[AVAILABLE DATA Boundary: Start]

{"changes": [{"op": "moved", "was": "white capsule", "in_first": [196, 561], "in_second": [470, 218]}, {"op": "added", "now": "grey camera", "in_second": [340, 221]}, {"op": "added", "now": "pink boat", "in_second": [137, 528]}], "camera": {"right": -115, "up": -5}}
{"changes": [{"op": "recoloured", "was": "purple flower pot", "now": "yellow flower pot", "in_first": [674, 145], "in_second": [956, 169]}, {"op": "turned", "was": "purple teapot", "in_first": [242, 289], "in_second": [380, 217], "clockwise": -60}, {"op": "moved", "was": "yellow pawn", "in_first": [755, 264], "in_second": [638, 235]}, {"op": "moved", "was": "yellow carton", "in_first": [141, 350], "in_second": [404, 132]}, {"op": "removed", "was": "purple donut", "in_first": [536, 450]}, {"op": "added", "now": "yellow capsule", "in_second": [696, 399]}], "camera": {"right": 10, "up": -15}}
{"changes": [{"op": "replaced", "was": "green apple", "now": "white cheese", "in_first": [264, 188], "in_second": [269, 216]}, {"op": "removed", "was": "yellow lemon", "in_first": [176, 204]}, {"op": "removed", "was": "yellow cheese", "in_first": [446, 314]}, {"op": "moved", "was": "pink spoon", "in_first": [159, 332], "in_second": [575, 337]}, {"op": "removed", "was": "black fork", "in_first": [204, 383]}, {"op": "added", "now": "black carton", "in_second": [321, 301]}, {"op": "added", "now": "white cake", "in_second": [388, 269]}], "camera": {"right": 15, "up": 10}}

[AVAILABLE DATA Boundary: End]

> [TASK OBJECTIVE] Retype the listing exactly, in full.

> [EXERCISE OUTPUT]
{"changes": [{"op": "moved", "was": "white capsule", "in_first": [196, 561], "in_second": [470, 218]}, {"op": "added", "now": "grey camera", "in_second": [340, 221]}, {"op": "added", "now": "pink boat", "in_second": [137, 528]}], "camera": {"right": -115, "up": -5}}
{"changes": [{"op": "recoloured", "was": "purple flower pot", "now": "yellow flower pot", "in_first": [674, 145], "in_second": [956, 169]}, {"op": "turned", "was": "purple teapot", "in_first": [242, 289], "in_second": [380, 217], "clockwise": -60}, {"op": "moved", "was": "yellow pawn", "in_first": [755, 264], "in_second": [638, 235]}, {"op": "moved", "was": "yellow carton", "in_first": [141, 350], "in_second": [404, 132]}, {"op": "removed", "was": "purple donut", "in_first": [536, 450]}, {"op": "added", "now": "yellow capsule", "in_second": [696, 399]}], "camera": {"right": 10, "up": -15}}
{"changes": [{"op": "replaced", "was": "green apple", "now": "white cheese", "in_first": [264, 188], "in_second": [269, 216]}, {"op": "removed", "was": "yellow lemon", "in_first": [176, 204]}, {"op": "removed", "was": "yellow cheese", "in_first": [446, 314]}, {"op": "moved", "was": "pink spoon", "in_first": [159, 332], "in_second": [575, 337]}, {"op": "removed", "was": "black fork", "in_first": [204, 383]}, {"op": "added", "now": "black carton", "in_second": [321, 301]}, {"op": "added", "now": "white cake", "in_second": [388, 269]}], "camera": {"right": 15, "up": 10}}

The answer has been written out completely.